» Your goal
Whenever the word "none" shows up in a line of the data, copy that line.

═══ Exercise data ═══

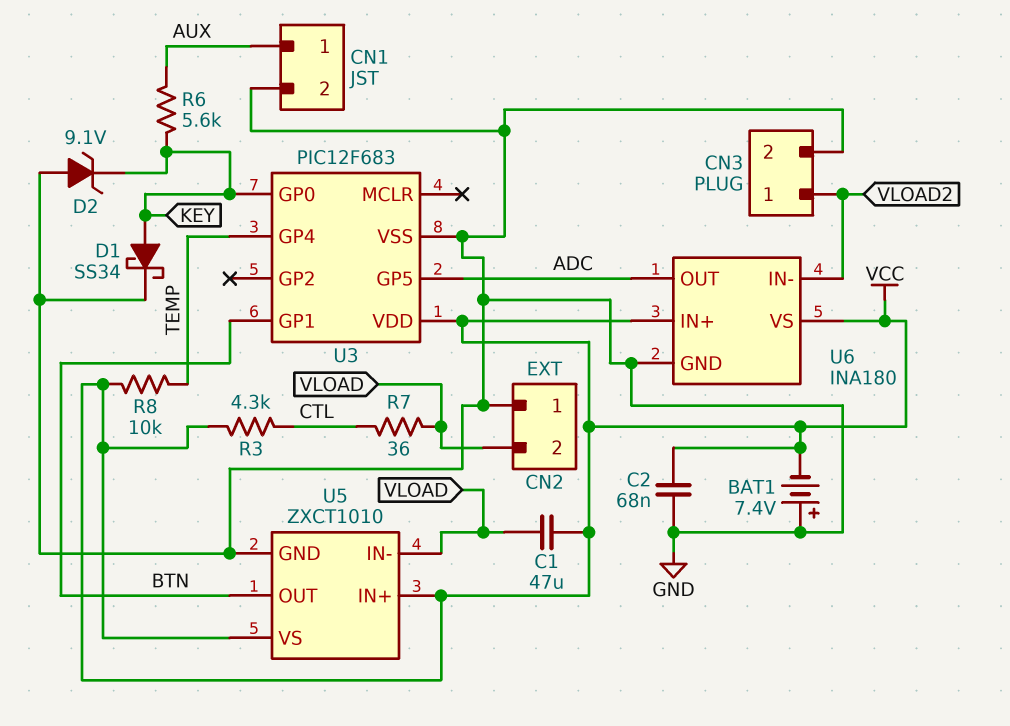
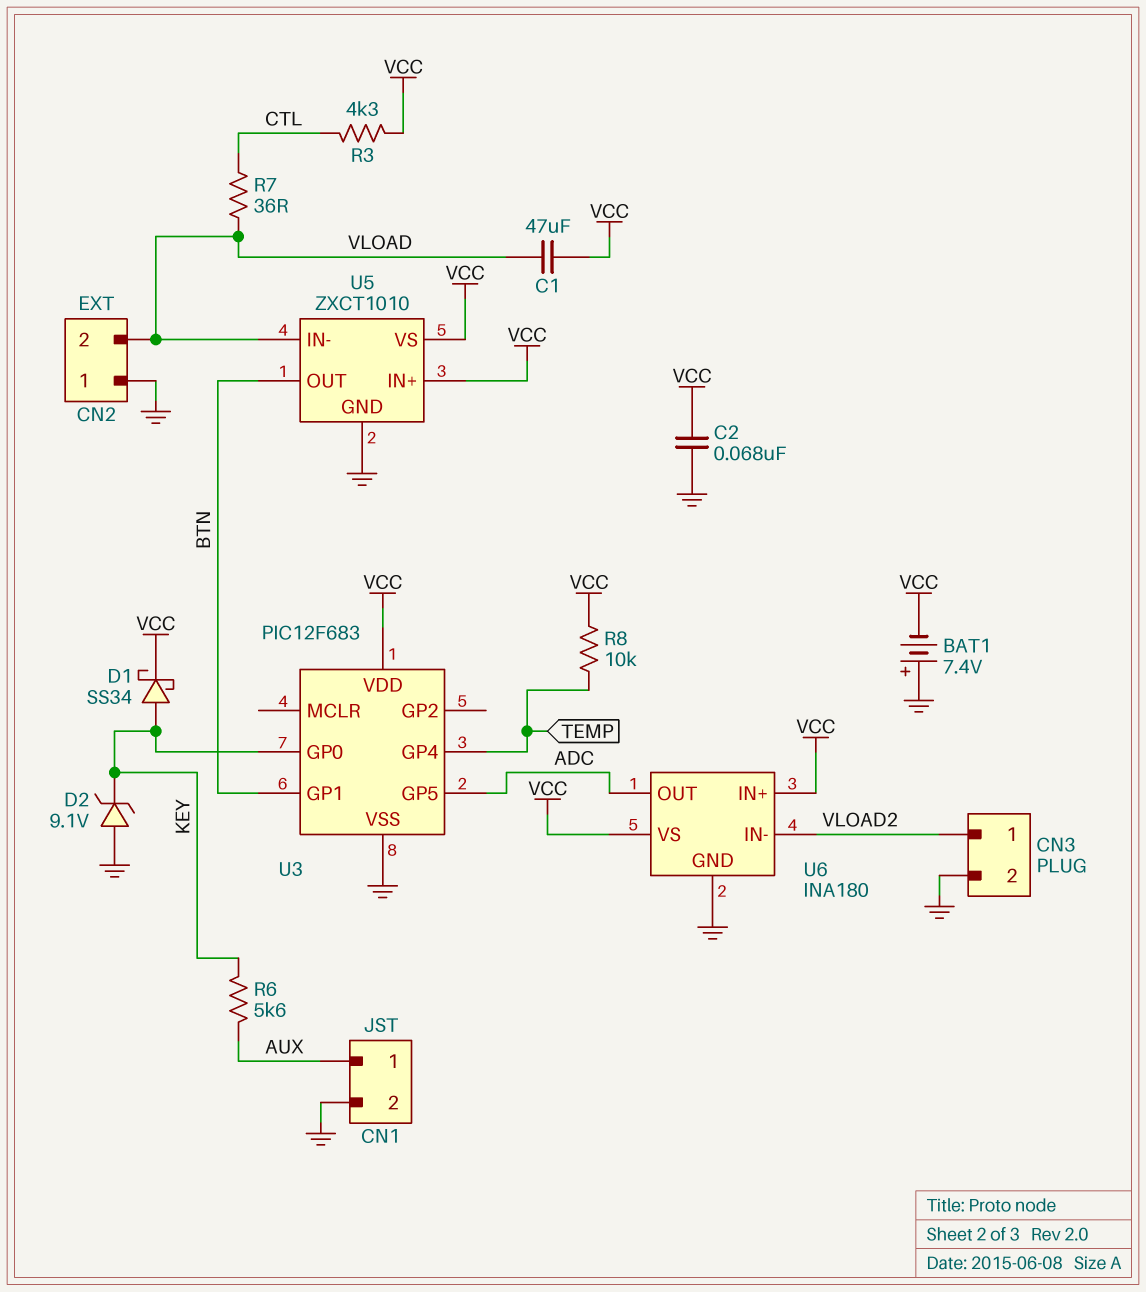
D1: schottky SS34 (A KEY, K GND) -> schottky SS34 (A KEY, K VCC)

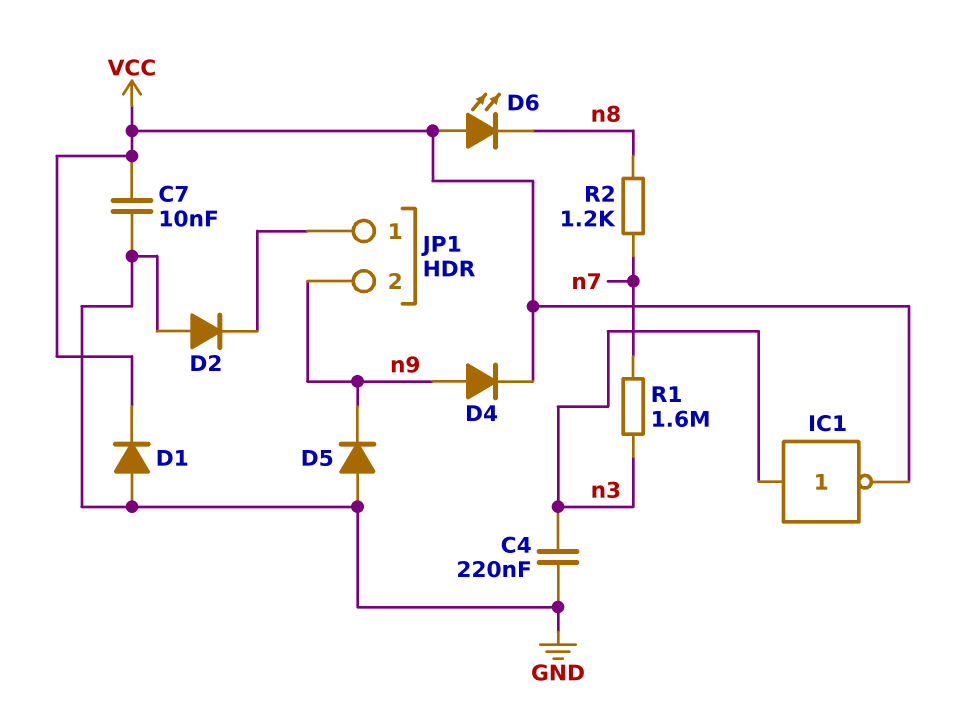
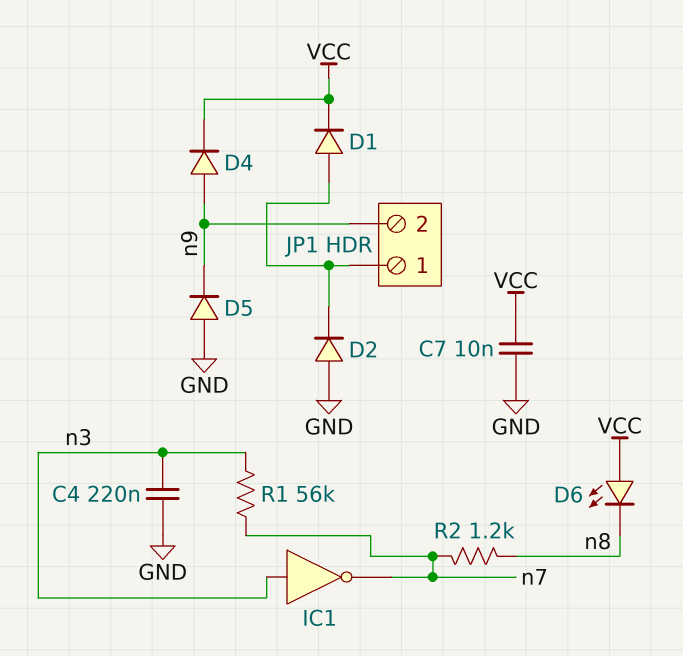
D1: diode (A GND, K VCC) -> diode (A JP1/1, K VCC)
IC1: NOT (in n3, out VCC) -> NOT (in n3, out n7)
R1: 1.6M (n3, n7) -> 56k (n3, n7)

═══
═══ Exercise data ═══

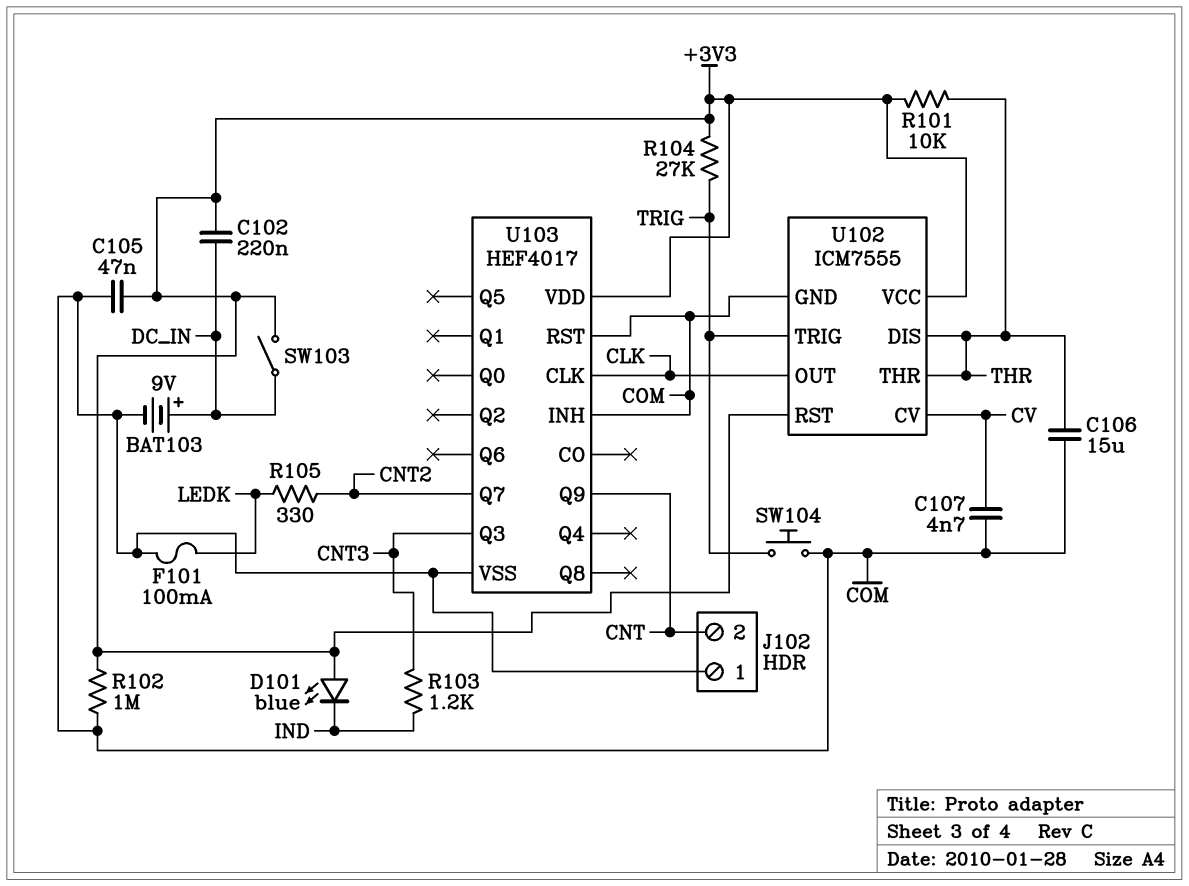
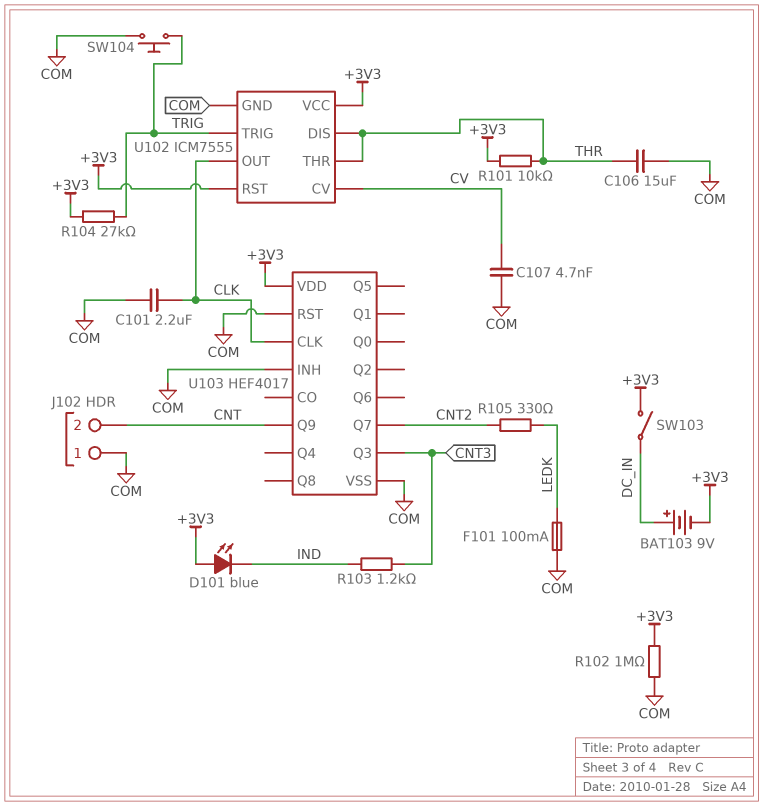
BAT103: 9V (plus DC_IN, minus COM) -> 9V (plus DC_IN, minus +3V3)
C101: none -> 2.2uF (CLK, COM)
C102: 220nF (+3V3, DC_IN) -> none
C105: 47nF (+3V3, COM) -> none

═══

» Reply to the exercise
C101: none -> 2.2uF (CLK, COM)
C102: 220nF (+3V3, DC_IN) -> none
C105: 47nF (+3V3, COM) -> none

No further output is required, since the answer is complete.